# [What to produce]
Make an exact copy of the records that follow, with each picture omitted.

# [Records supplied]
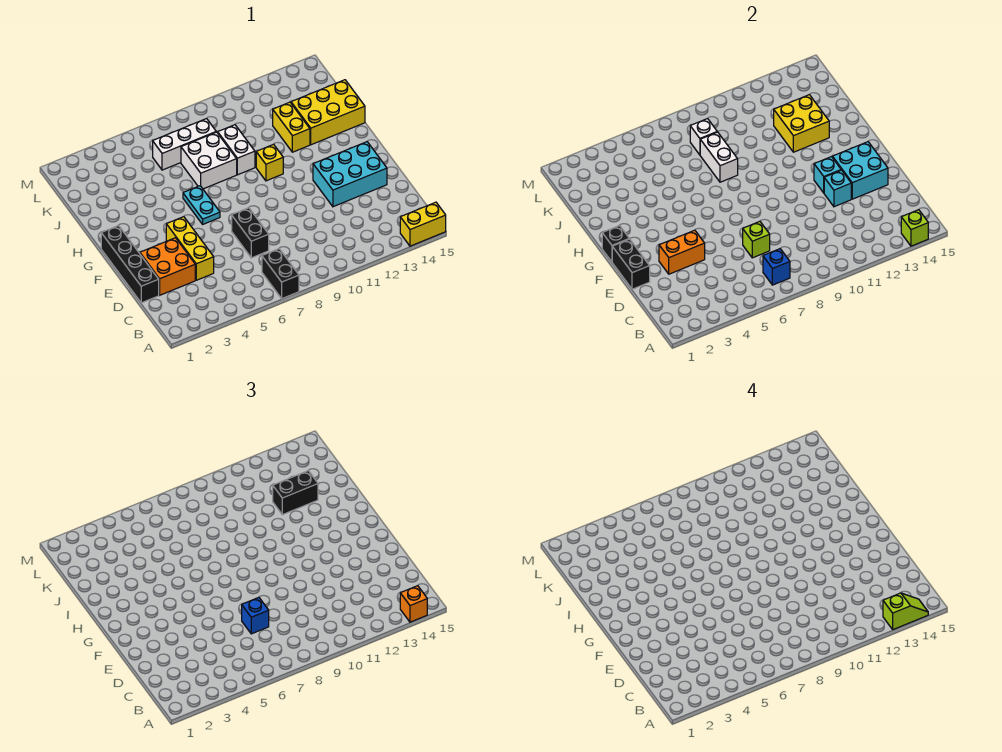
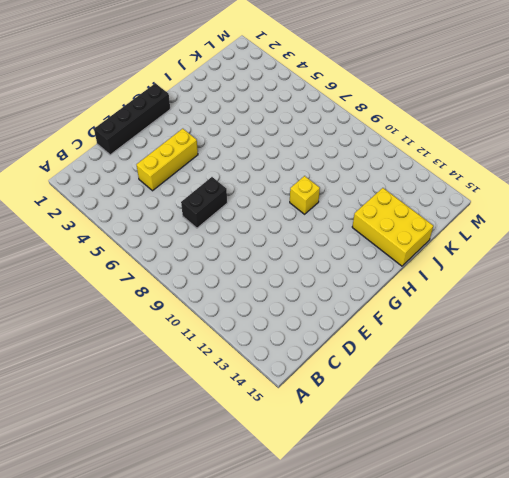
none -> black brick A7:B7 level 1
none -> yellow brick A14:A15 level 1
none -> orange brick D2:E3 level 1
none -> cyan brick E12:F14 level 1

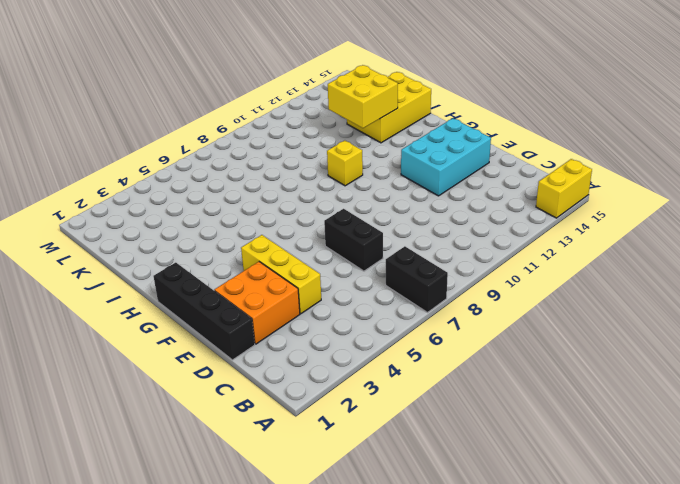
none -> cyan plate G6:H6 level 1
none -> white brick I7:J8 level 1
none -> white brick I9:J9 level 1
none -> yellow brick I12:J12 level 1

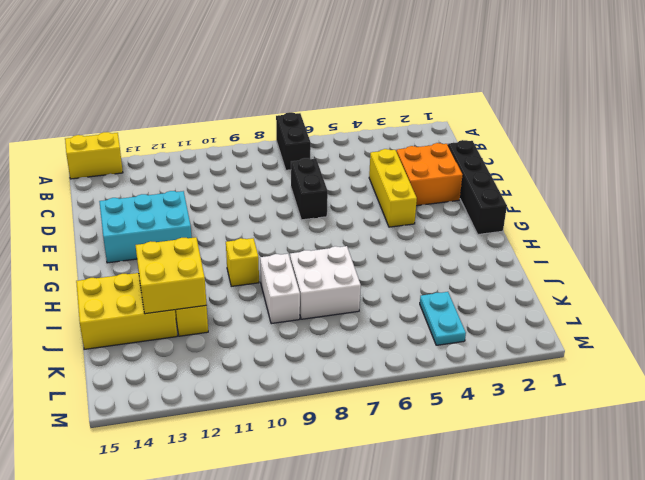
cyan plate K4:L4 level 1 -> cyan plate G6:H6 level 1
none -> white brick K6:K8 level 1
none -> lime brick A14 level 2
none -> blue brick B7 level 2
none -> lime brick D7 level 2

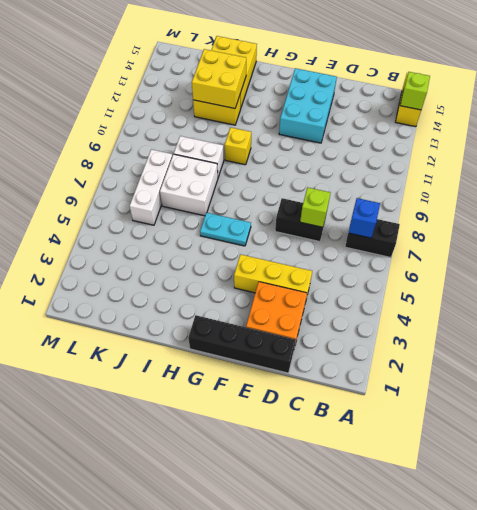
none -> black brick E1:F1 level 2
none -> orange brick E3:E4 level 2
none -> cyan brick E12 level 2
none -> cyan brick E13:F14 level 2

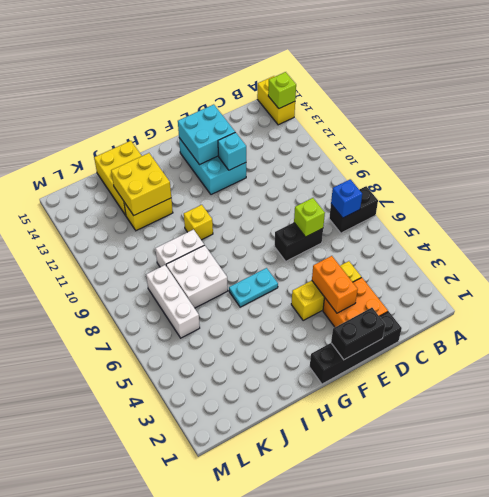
none -> cyan brick F12 level 2
none -> black brick G1 level 2
none -> white brick I8:J8 level 2
none -> white brick K8 level 2

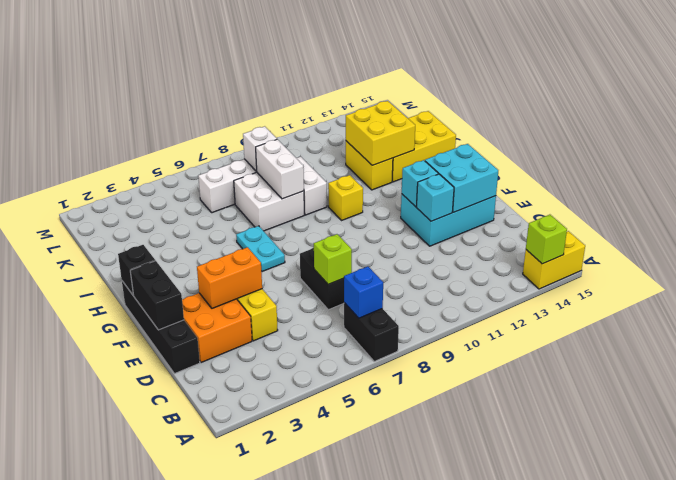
none -> orange brick A14 level 3
none -> blue brick D7 level 3
none -> black brick J12:J13 level 3
none -> lime slope A13:A14 level 4 top 13

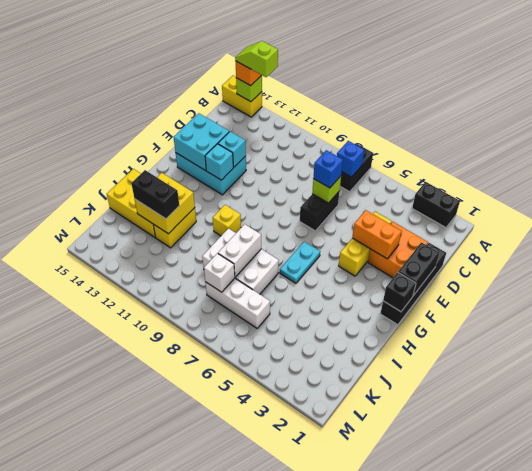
black brick A2:A3 level 1 -> none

# [Exercise output]
none -> black brick A7:B7 level 1
none -> yellow brick A14:A15 level 1
none -> orange brick D2:E3 level 1
none -> cyan brick E12:F14 level 1

none -> cyan plate G6:H6 level 1
none -> white brick I7:J8 level 1
none -> white brick I9:J9 level 1
none -> yellow brick I12:J12 level 1

cyan plate K4:L4 level 1 -> cyan plate G6:H6 level 1
none -> white brick K6:K8 level 1
none -> lime brick A14 level 2
none -> blue brick B7 level 2
none -> lime brick D7 level 2

none -> black brick E1:F1 level 2
none -> orange brick E3:E4 level 2
none -> cyan brick E12 level 2
none -> cyan brick E13:F14 level 2

none -> cyan brick F12 level 2
none -> black brick G1 level 2
none -> white brick I8:J8 level 2
none -> white brick K8 level 2

none -> orange brick A14 level 3
none -> blue brick D7 level 3
none -> black brick J12:J13 level 3
none -> lime slope A13:A14 level 4 top 13

black brick A2:A3 level 1 -> none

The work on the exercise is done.